Object state change records
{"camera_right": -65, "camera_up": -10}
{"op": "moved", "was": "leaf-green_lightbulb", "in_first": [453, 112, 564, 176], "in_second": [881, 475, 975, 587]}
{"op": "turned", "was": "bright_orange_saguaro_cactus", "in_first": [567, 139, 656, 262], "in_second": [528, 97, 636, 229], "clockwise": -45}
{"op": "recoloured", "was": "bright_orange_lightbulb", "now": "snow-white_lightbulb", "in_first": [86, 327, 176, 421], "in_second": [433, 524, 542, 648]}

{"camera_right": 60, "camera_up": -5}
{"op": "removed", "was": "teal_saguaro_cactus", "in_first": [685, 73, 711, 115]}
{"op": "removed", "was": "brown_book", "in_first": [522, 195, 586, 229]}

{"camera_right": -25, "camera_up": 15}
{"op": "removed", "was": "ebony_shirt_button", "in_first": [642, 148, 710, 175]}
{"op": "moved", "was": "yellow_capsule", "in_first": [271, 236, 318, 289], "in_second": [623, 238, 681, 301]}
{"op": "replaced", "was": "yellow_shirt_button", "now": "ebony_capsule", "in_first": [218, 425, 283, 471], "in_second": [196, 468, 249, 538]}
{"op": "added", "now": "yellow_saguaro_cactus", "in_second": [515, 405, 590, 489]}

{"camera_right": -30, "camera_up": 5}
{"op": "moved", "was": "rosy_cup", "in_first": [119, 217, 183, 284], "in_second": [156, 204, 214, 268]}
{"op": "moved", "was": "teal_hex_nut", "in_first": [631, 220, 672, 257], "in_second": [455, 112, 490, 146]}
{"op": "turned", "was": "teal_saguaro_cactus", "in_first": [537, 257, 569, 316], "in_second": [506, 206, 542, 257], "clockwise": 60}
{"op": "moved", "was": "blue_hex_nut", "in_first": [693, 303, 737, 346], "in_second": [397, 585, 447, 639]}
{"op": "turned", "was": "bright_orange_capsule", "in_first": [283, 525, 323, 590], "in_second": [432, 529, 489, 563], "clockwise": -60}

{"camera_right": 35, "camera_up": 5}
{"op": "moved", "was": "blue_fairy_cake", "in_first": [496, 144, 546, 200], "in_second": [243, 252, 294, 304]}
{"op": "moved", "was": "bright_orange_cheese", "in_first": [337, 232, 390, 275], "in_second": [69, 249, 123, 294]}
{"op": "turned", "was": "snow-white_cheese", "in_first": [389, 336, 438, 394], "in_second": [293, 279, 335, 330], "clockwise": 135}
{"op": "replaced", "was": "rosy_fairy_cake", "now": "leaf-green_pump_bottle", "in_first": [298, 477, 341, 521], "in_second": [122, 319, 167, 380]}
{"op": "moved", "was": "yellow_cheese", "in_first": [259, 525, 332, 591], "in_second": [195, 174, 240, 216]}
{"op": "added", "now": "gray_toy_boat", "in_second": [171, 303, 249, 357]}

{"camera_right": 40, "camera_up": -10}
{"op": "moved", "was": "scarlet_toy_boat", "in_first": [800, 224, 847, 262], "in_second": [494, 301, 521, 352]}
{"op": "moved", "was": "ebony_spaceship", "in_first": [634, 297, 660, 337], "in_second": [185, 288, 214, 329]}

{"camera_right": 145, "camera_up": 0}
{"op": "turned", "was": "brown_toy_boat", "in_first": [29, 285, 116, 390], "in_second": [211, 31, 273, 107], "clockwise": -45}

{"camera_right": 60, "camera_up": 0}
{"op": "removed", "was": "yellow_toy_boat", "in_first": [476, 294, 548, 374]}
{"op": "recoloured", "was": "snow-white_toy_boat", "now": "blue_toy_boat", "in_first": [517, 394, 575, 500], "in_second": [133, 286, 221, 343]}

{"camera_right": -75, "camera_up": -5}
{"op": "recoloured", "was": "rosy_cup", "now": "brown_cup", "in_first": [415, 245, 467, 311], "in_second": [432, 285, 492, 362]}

> _Task prompt_
Your answer must contain every line of the records, exactly.

> _Your response_
{"camera_right": -65, "camera_up": -10}
{"op": "moved", "was": "leaf-green_lightbulb", "in_first": [453, 112, 564, 176], "in_second": [881, 475, 975, 587]}
{"op": "turned", "was": "bright_orange_saguaro_cactus", "in_first": [567, 139, 656, 262], "in_second": [528, 97, 636, 229], "clockwise": -45}
{"op": "recoloured", "was": "bright_orange_lightbulb", "now": "snow-white_lightbulb", "in_first": [86, 327, 176, 421], "in_second": [433, 524, 542, 648]}

{"camera_right": 60, "camera_up": -5}
{"op": "removed", "was": "teal_saguaro_cactus", "in_first": [685, 73, 711, 115]}
{"op": "removed", "was": "brown_book", "in_first": [522, 195, 586, 229]}

{"camera_right": -25, "camera_up": 15}
{"op": "removed", "was": "ebony_shirt_button", "in_first": [642, 148, 710, 175]}
{"op": "moved", "was": "yellow_capsule", "in_first": [271, 236, 318, 289], "in_second": [623, 238, 681, 301]}
{"op": "replaced", "was": "yellow_shirt_button", "now": "ebony_capsule", "in_first": [218, 425, 283, 471], "in_second": [196, 468, 249, 538]}
{"op": "added", "now": "yellow_saguaro_cactus", "in_second": [515, 405, 590, 489]}

{"camera_right": -30, "camera_up": 5}
{"op": "moved", "was": "rosy_cup", "in_first": [119, 217, 183, 284], "in_second": [156, 204, 214, 268]}
{"op": "moved", "was": "teal_hex_nut", "in_first": [631, 220, 672, 257], "in_second": [455, 112, 490, 146]}
{"op": "turned", "was": "teal_saguaro_cactus", "in_first": [537, 257, 569, 316], "in_second": [506, 206, 542, 257], "clockwise": 60}
{"op": "moved", "was": "blue_hex_nut", "in_first": [693, 303, 737, 346], "in_second": [397, 585, 447, 639]}
{"op": "turned", "was": "bright_orange_capsule", "in_first": [283, 525, 323, 590], "in_second": [432, 529, 489, 563], "clockwise": -60}

{"camera_right": 35, "camera_up": 5}
{"op": "moved", "was": "blue_fairy_cake", "in_first": [496, 144, 546, 200], "in_second": [243, 252, 294, 304]}
{"op": "moved", "was": "bright_orange_cheese", "in_first": [337, 232, 390, 275], "in_second": [69, 249, 123, 294]}
{"op": "turned", "was": "snow-white_cheese", "in_first": [389, 336, 438, 394], "in_second": [293, 279, 335, 330], "clockwise": 135}
{"op": "replaced", "was": "rosy_fairy_cake", "now": "leaf-green_pump_bottle", "in_first": [298, 477, 341, 521], "in_second": [122, 319, 167, 380]}
{"op": "moved", "was": "yellow_cheese", "in_first": [259, 525, 332, 591], "in_second": [195, 174, 240, 216]}
{"op": "added", "now": "gray_toy_boat", "in_second": [171, 303, 249, 357]}

{"camera_right": 40, "camera_up": -10}
{"op": "moved", "was": "scarlet_toy_boat", "in_first": [800, 224, 847, 262], "in_second": [494, 301, 521, 352]}
{"op": "moved", "was": "ebony_spaceship", "in_first": [634, 297, 660, 337], "in_second": [185, 288, 214, 329]}

{"camera_right": 145, "camera_up": 0}
{"op": "turned", "was": "brown_toy_boat", "in_first": [29, 285, 116, 390], "in_second": [211, 31, 273, 107], "clockwise": -45}

{"camera_right": 60, "camera_up": 0}
{"op": "removed", "was": "yellow_toy_boat", "in_first": [476, 294, 548, 374]}
{"op": "recoloured", "was": "snow-white_toy_boat", "now": "blue_toy_boat", "in_first": [517, 394, 575, 500], "in_second": [133, 286, 221, 343]}

{"camera_right": -75, "camera_up": -5}
{"op": "recoloured", "was": "rosy_cup", "now": "brown_cup", "in_first": [415, 245, 467, 311], "in_second": [432, 285, 492, 362]}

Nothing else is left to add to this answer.